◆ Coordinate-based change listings
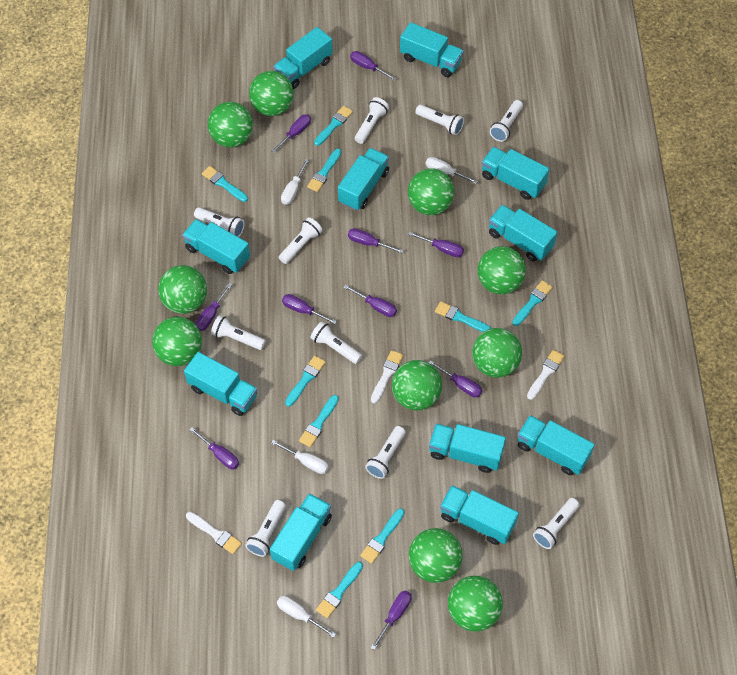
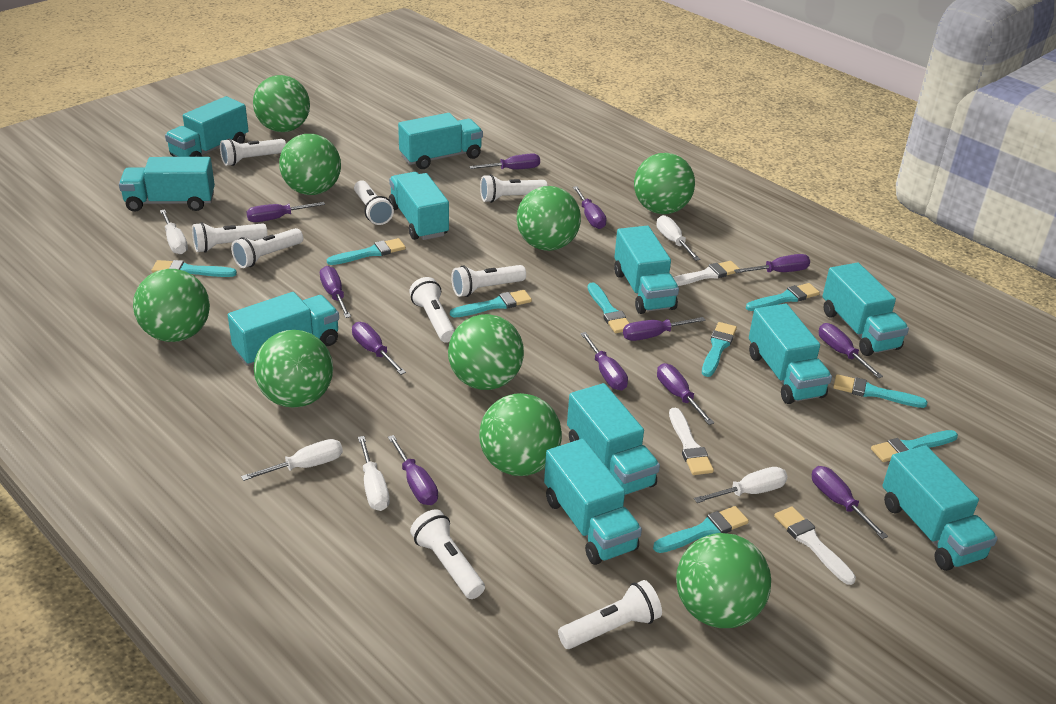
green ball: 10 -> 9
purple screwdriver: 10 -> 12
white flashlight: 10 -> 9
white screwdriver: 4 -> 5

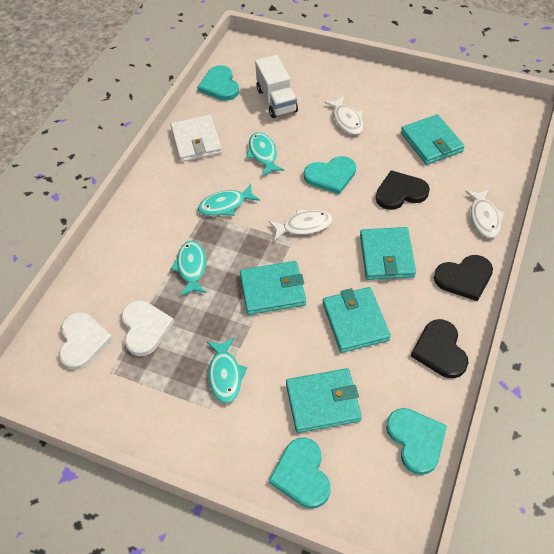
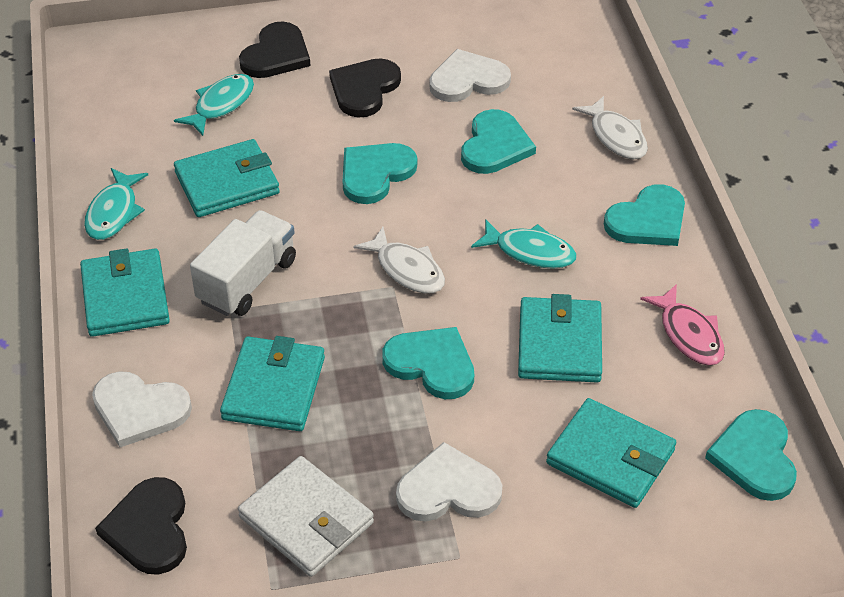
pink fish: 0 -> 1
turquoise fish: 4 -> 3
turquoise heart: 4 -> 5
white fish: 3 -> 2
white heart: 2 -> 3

◆ TASK OBJECTIVE
Drop the pictures and reproduce the rest of the data exactly.

◆ OUTPUT BELOW
green ball: 10 -> 9
purple screwdriver: 10 -> 12
white flashlight: 10 -> 9
white screwdriver: 4 -> 5

pink fish: 0 -> 1
turquoise fish: 4 -> 3
turquoise heart: 4 -> 5
white fish: 3 -> 2
white heart: 2 -> 3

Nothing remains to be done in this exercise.